TASK TO COMPLETE :: Using the data below, copy each line that includes the word "button".

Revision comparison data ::
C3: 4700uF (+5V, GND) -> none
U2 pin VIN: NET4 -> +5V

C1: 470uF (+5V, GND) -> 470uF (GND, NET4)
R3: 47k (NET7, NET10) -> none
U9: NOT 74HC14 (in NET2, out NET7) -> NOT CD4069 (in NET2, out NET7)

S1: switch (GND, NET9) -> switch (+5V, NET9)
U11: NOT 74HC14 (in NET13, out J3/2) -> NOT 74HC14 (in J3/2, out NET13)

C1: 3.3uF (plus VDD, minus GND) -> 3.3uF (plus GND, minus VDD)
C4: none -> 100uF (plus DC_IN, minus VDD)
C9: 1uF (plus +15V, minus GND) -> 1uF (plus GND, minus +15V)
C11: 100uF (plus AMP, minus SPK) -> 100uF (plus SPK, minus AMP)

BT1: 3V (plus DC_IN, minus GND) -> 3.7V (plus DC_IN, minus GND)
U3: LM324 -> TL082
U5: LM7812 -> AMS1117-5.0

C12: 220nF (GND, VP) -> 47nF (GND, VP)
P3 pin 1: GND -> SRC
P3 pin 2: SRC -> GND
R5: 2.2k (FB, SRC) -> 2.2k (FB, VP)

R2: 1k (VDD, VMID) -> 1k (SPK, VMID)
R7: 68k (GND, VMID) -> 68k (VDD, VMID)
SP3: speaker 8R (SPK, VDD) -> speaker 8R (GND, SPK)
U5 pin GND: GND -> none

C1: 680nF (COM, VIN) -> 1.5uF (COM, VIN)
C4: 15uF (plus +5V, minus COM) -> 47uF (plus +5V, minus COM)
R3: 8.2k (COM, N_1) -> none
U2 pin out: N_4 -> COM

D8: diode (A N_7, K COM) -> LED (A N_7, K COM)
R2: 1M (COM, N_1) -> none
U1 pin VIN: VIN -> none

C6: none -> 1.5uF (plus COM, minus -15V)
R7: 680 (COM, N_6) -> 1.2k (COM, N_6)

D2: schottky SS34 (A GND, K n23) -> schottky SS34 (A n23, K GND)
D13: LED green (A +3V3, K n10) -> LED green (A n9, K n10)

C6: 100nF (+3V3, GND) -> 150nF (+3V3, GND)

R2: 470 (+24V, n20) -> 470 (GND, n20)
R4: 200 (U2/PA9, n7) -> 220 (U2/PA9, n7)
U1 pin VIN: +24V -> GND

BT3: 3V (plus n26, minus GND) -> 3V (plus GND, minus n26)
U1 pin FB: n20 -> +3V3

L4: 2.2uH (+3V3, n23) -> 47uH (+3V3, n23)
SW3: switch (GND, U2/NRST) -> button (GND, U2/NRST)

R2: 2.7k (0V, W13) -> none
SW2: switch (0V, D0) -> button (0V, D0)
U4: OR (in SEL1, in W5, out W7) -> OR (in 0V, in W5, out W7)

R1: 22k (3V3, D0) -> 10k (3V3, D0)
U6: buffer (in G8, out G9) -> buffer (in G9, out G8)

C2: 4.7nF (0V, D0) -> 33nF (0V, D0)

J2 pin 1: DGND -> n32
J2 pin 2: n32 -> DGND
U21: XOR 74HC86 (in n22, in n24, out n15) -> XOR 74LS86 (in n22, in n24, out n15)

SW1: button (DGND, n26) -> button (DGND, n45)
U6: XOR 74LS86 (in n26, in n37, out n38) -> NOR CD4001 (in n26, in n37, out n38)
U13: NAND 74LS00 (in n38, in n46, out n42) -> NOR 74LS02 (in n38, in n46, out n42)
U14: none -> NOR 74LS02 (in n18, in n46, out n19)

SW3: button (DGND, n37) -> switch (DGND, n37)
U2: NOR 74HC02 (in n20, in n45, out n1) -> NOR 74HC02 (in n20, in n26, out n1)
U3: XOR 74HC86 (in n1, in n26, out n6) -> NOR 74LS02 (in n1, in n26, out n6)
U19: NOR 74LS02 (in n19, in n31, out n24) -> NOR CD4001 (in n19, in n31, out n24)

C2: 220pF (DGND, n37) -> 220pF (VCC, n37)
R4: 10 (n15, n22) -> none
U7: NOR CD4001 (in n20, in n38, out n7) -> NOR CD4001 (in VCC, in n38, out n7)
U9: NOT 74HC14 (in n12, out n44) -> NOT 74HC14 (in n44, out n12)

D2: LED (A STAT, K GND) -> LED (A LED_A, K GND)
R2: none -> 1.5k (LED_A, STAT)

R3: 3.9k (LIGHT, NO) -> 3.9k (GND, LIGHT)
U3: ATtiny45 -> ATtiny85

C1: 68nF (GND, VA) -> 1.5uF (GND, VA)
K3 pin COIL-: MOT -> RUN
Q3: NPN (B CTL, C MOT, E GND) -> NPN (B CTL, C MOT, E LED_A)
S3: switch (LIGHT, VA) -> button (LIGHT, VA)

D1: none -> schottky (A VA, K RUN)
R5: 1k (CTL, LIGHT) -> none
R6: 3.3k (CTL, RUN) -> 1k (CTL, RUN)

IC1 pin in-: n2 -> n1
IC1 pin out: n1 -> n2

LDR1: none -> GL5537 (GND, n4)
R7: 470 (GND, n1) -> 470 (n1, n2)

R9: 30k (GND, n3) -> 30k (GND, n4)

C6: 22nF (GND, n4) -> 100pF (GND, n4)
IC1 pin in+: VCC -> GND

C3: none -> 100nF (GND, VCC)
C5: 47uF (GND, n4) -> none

ANSWER FOR THIS EXERCISE ::
SW3: switch (GND, U2/NRST) -> button (GND, U2/NRST)
SW2: switch (0V, D0) -> button (0V, D0)
SW1: button (DGND, n26) -> button (DGND, n45)
SW3: button (DGND, n37) -> switch (DGND, n37)
S3: switch (LIGHT, VA) -> button (LIGHT, VA)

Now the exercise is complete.